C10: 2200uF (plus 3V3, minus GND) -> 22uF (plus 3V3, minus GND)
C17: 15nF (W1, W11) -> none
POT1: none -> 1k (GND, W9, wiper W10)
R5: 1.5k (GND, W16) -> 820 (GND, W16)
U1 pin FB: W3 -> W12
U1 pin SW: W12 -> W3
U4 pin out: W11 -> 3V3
----------
■ EXERCISE: The material above should be retyped in full, exactly as given.

■ EXERCISE SOLUTION:
C10: 2200uF (plus 3V3, minus GND) -> 22uF (plus 3V3, minus GND)
C17: 15nF (W1, W11) -> none
POT1: none -> 1k (GND, W9, wiper W10)
R5: 1.5k (GND, W16) -> 820 (GND, W16)
U1 pin FB: W3 -> W12
U1 pin SW: W12 -> W3
U4 pin out: W11 -> 3V3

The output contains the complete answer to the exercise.